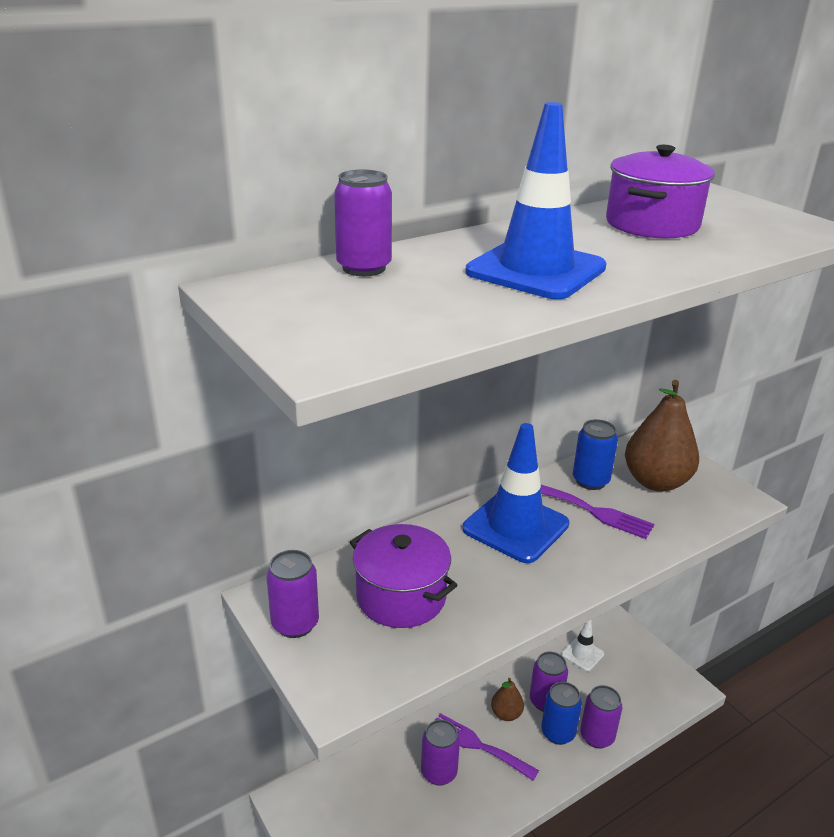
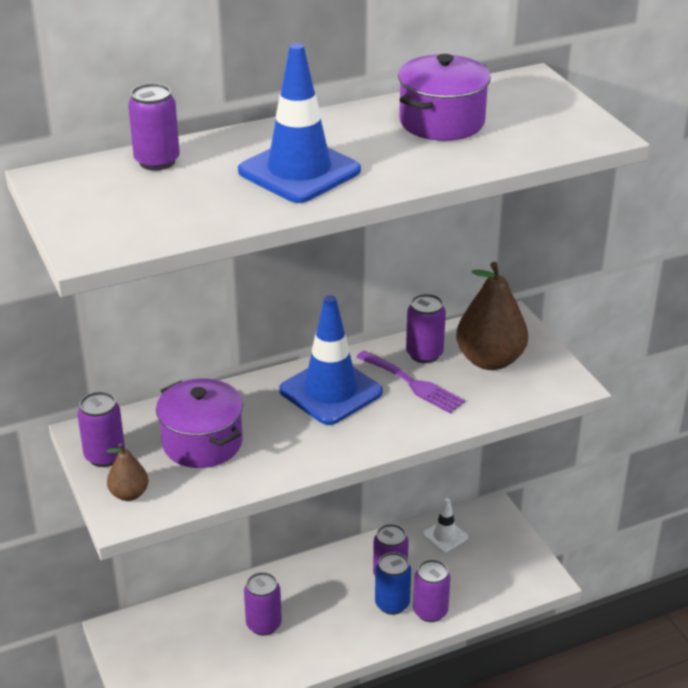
camera: 10 degrees right, 5 degrees up
(477, 745) = (308, 606): purple fork -> none
(506, 714) = (346, 582): brown pear -> brown pear (129, 494)
(590, 481) = (424, 354): blue can -> purple can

== Requirement ==
After reading through the material, report every line that holds "purple".

== Answer to this exercise ==
(477, 745) = (308, 606): purple fork -> none
(590, 481) = (424, 354): blue can -> purple can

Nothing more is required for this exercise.